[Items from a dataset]
----
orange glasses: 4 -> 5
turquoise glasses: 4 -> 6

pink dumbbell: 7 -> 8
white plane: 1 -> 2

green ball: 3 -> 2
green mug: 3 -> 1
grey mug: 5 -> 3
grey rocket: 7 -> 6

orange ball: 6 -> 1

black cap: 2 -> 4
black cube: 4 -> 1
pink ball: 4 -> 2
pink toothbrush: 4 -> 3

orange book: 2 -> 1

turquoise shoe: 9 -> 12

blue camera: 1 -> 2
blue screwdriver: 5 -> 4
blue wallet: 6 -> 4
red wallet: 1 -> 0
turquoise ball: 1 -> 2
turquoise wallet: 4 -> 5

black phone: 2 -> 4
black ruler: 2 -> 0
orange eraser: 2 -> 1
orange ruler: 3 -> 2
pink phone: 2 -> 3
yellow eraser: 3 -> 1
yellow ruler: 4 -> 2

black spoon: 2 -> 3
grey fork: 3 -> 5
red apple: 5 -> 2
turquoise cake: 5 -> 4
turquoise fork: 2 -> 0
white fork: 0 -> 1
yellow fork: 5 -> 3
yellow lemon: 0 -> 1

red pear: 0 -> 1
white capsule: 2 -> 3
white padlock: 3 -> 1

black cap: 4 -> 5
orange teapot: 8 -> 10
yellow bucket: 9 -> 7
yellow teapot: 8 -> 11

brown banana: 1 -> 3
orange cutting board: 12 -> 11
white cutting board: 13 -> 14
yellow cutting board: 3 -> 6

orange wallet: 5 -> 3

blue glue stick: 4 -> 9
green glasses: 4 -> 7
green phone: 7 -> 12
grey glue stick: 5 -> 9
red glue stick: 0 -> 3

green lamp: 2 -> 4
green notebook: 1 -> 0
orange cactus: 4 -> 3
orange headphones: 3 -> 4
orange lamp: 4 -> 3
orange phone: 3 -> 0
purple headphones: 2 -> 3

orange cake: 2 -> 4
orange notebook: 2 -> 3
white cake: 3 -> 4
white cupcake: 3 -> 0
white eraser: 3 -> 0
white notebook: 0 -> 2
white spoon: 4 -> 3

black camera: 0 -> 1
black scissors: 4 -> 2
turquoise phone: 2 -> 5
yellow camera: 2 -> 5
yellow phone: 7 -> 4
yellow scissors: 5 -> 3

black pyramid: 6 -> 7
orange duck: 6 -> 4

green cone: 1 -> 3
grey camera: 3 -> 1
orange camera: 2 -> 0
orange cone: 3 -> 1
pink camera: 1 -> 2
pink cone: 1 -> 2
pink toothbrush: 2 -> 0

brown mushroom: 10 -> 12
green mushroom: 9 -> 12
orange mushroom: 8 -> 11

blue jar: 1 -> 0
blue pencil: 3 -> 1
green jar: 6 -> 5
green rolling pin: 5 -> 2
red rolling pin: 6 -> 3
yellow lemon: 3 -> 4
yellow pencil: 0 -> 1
----
**Brief**
Starting at the line that has "green lamp: 2 -> 4" and ending at the line that has "yellow camera: 2 -> 5", please write out the lines above exactly, leaving out all others.

**Problem solution**
green lamp: 2 -> 4
green notebook: 1 -> 0
orange cactus: 4 -> 3
orange headphones: 3 -> 4
orange lamp: 4 -> 3
orange phone: 3 -> 0
purple headphones: 2 -> 3

orange cake: 2 -> 4
orange notebook: 2 -> 3
white cake: 3 -> 4
white cupcake: 3 -> 0
white eraser: 3 -> 0
white notebook: 0 -> 2
white spoon: 4 -> 3

black camera: 0 -> 1
black scissors: 4 -> 2
turquoise phone: 2 -> 5
yellow camera: 2 -> 5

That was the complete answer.